§ **WHAT TO WORK ON**
Repeat only the stretch of lines below that runs from the line with "crimson smartphone <296, 164>" through the line with "crimson capsule <670, 308>", unaltered.

§ **DATA SHOWN**
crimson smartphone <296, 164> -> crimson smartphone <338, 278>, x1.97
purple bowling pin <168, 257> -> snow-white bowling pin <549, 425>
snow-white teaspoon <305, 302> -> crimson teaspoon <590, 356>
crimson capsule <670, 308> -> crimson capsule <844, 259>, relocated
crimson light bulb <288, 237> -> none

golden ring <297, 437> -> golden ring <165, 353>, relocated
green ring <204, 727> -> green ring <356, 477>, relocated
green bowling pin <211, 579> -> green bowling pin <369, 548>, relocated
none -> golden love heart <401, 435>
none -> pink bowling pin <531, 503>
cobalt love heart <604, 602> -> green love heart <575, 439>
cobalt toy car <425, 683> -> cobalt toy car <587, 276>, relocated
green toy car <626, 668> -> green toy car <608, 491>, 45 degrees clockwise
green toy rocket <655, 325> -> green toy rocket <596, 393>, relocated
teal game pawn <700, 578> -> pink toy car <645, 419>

--

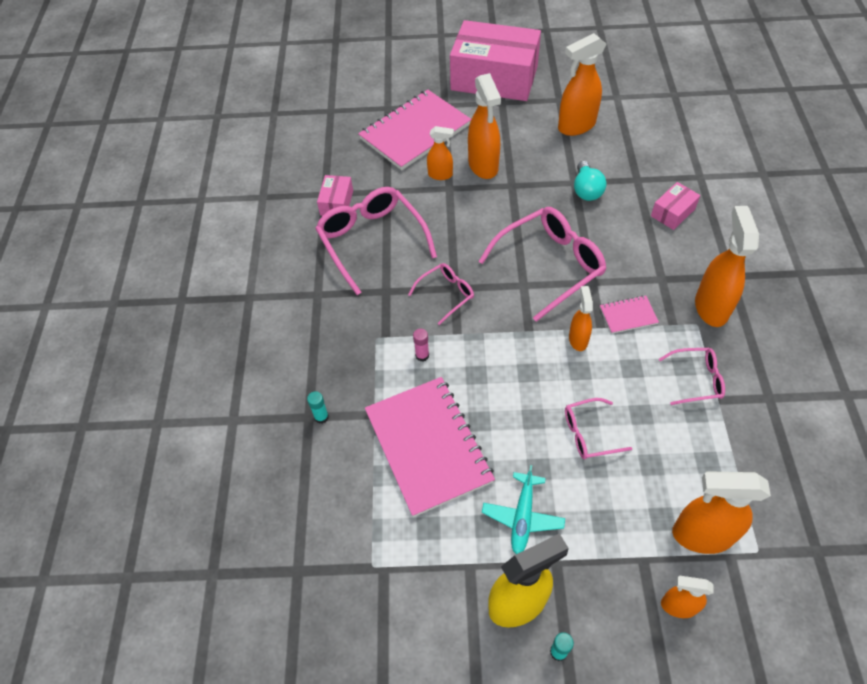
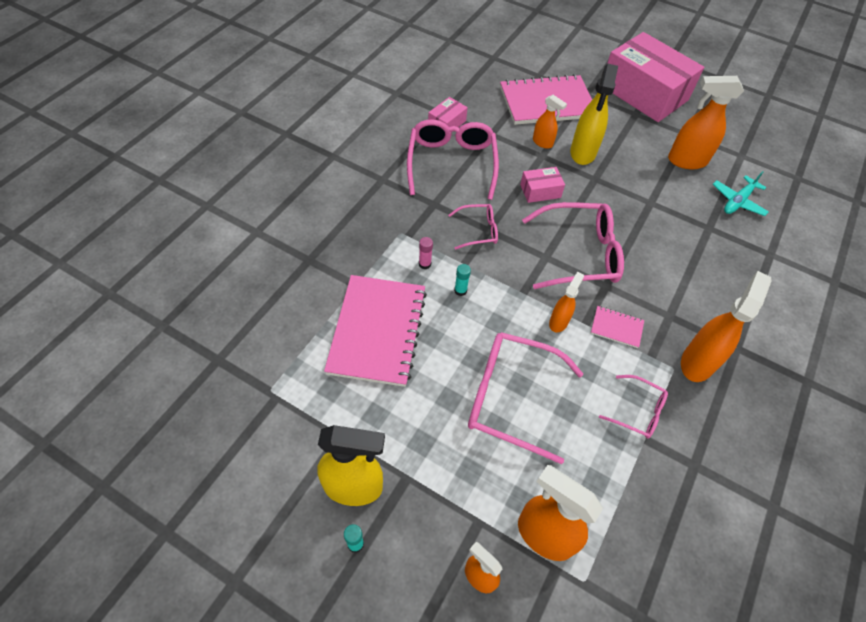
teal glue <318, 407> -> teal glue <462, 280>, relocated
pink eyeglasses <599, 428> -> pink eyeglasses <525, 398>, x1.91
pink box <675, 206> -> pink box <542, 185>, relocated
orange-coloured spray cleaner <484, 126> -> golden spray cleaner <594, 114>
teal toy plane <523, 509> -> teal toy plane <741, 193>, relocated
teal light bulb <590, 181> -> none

...

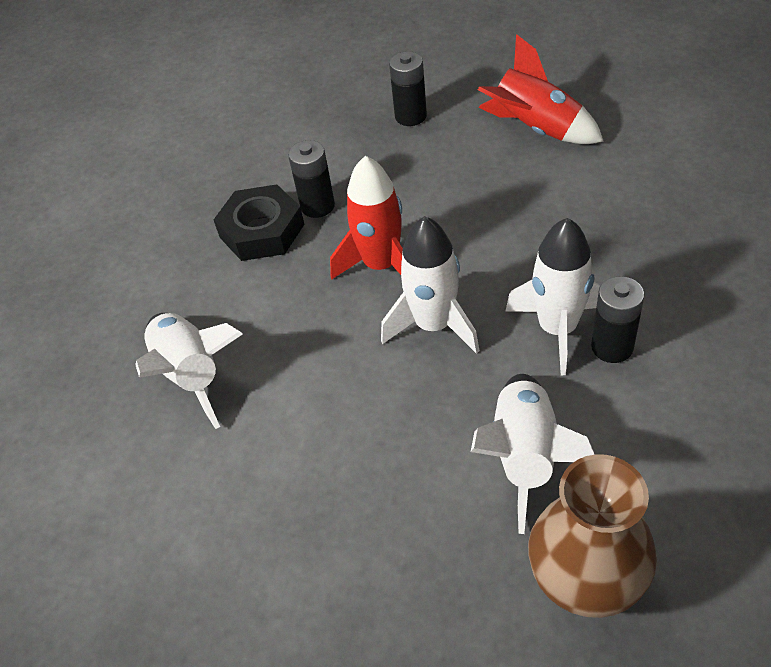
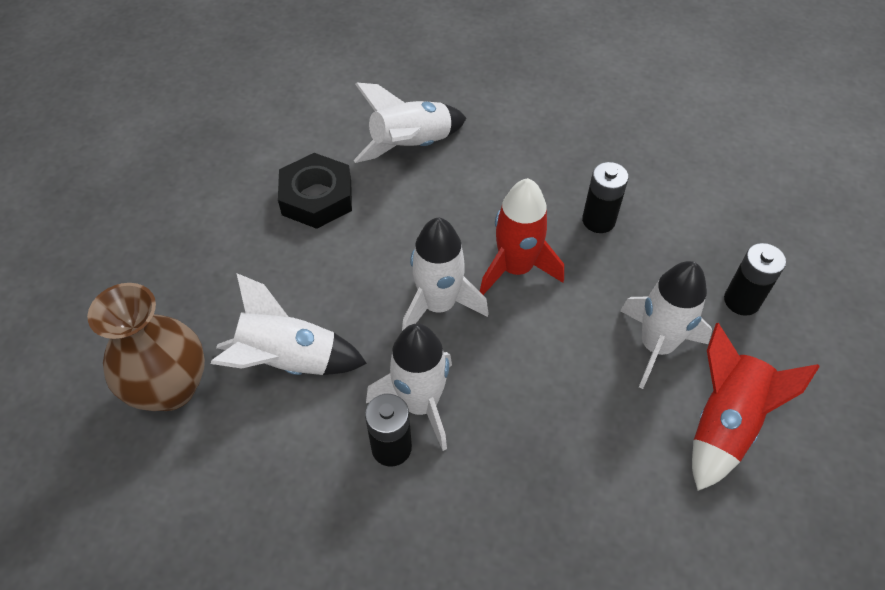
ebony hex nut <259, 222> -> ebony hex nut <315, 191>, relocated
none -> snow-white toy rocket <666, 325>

§ **WRITTEN SOLUTION**
crimson smartphone <296, 164> -> crimson smartphone <338, 278>, x1.97
purple bowling pin <168, 257> -> snow-white bowling pin <549, 425>
snow-white teaspoon <305, 302> -> crimson teaspoon <590, 356>
crimson capsule <670, 308> -> crimson capsule <844, 259>, relocated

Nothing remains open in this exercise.